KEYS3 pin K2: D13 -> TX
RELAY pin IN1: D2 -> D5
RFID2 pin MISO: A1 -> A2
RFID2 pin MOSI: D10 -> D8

******

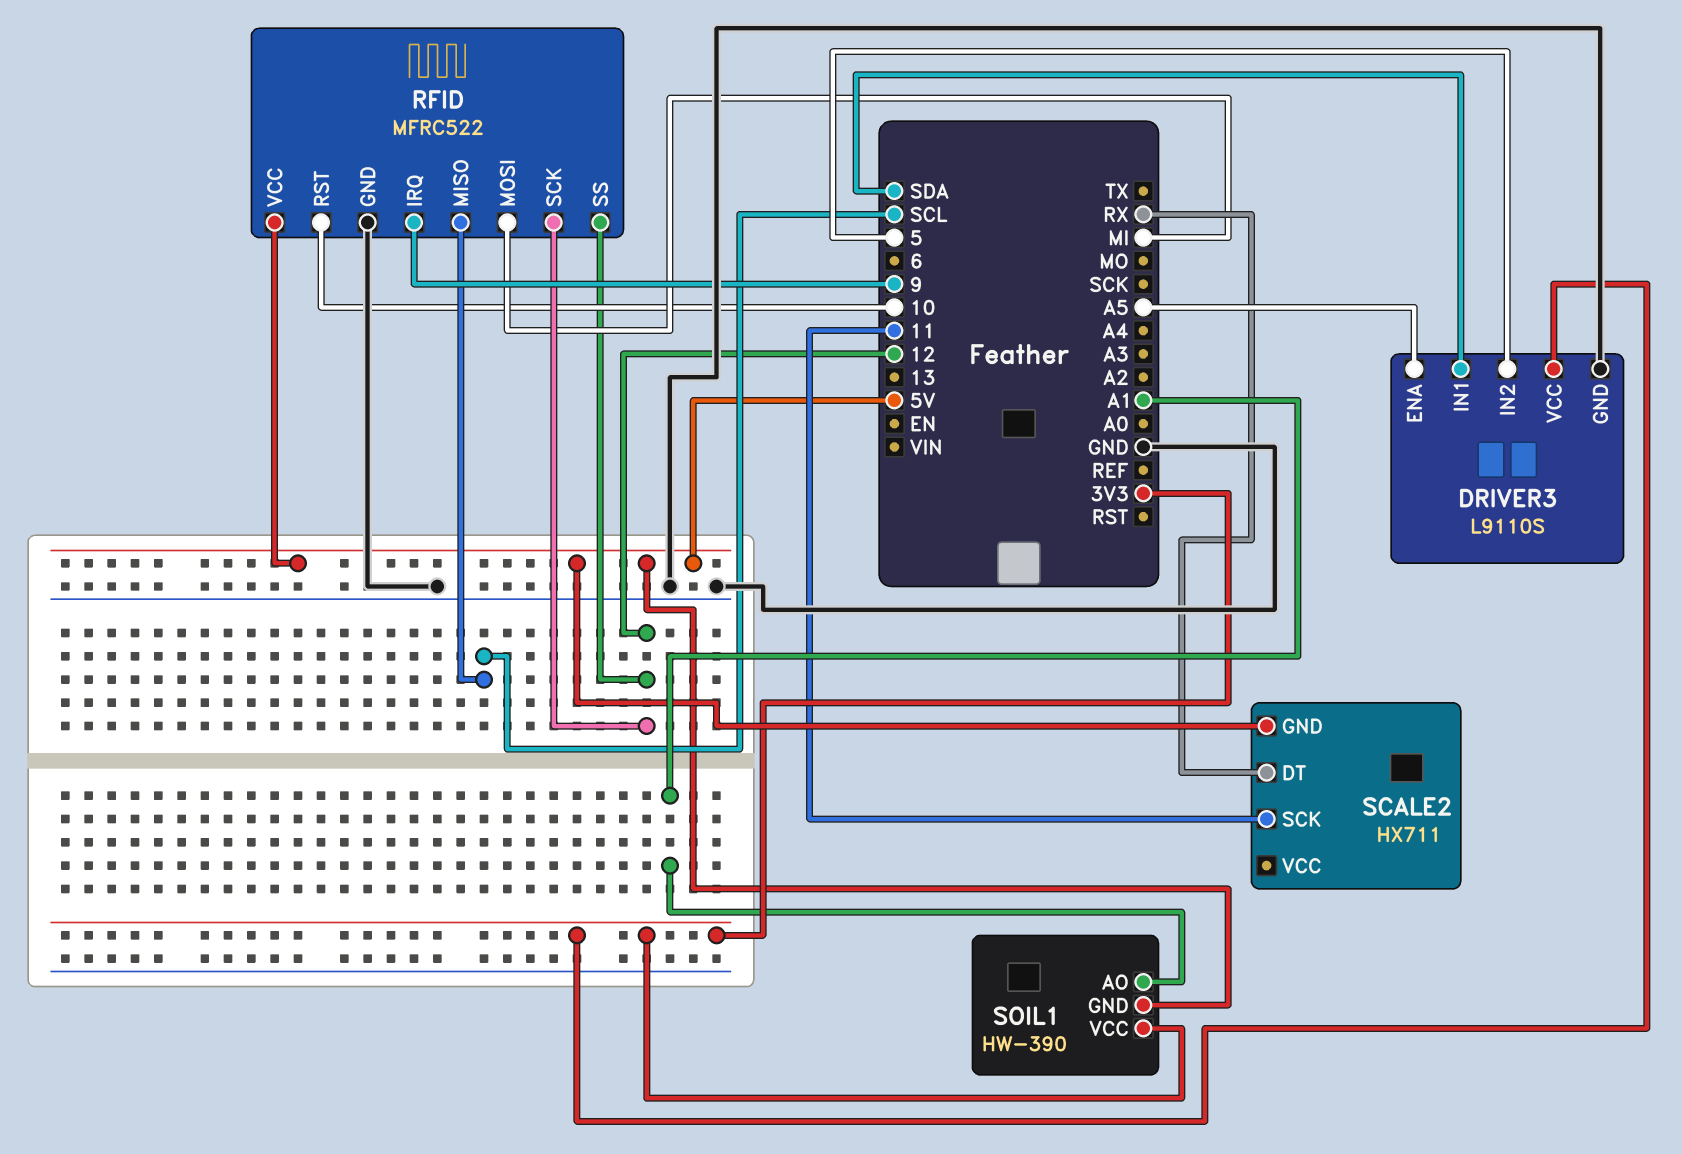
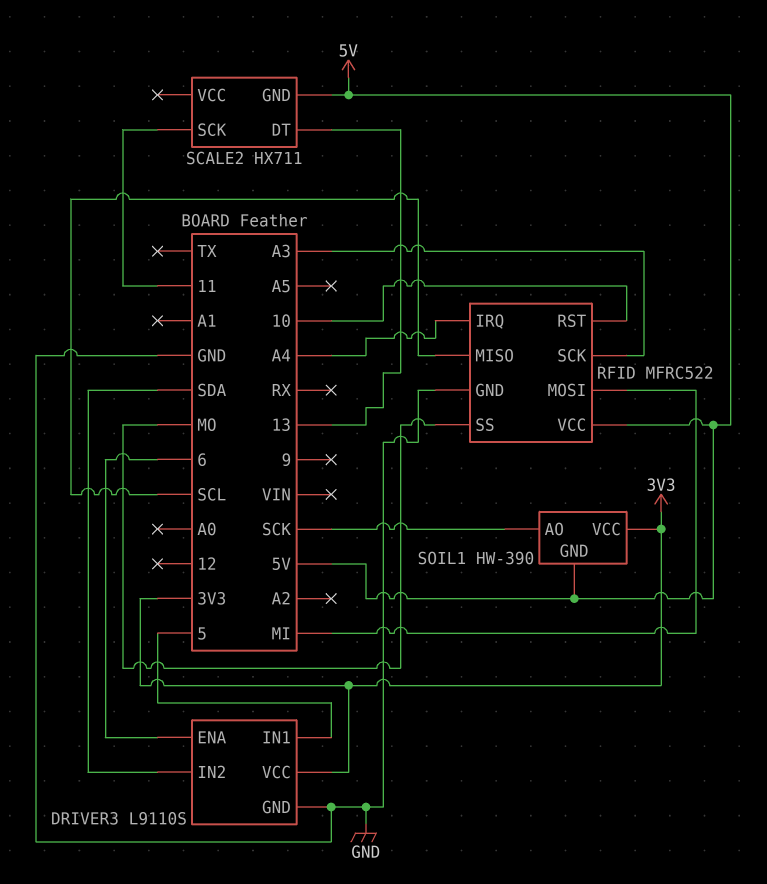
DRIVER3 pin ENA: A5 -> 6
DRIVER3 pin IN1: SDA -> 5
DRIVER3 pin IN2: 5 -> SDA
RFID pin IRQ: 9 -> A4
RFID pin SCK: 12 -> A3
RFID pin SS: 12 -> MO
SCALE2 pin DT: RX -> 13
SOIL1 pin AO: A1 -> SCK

******

◆ **What you will do**: Starting with the line with "RFID pin SCK: 12 -> A3" above and going on through the line with "SOIL1 pin AO: A1 -> SCK", transcribe every line exactly, both ends included, and add nothing.

◆ **Result**:
RFID pin SCK: 12 -> A3
RFID pin SS: 12 -> MO
SCALE2 pin DT: RX -> 13
SOIL1 pin AO: A1 -> SCK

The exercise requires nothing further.